Your assignment:
Please write out the data below once more, exactly as it stands.

Given material:
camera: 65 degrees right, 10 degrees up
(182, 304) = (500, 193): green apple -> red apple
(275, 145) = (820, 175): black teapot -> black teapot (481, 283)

Written answer:
camera: 65 degrees right, 10 degrees up
(182, 304) = (500, 193): green apple -> red apple
(275, 145) = (820, 175): black teapot -> black teapot (481, 283)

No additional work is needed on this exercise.